-- DATA FOR THE TASK follows --

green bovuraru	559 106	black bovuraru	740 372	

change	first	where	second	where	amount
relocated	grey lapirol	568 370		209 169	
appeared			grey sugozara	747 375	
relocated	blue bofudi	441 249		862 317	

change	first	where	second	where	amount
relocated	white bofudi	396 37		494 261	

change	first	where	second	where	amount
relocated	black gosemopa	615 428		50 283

-- DATA FOR THE TASK concluded --

YOUR TASK: Could you restate every record word for word?

RESPONSE:
green bovuraru	559 106	black bovuraru	740 372	

change	first	where	second	where	amount
relocated	grey lapirol	568 370		209 169	
appeared			grey sugozara	747 375	
relocated	blue bofudi	441 249		862 317	

change	first	where	second	where	amount
relocated	white bofudi	396 37		494 261	

change	first	where	second	where	amount
relocated	black gosemopa	615 428		50 283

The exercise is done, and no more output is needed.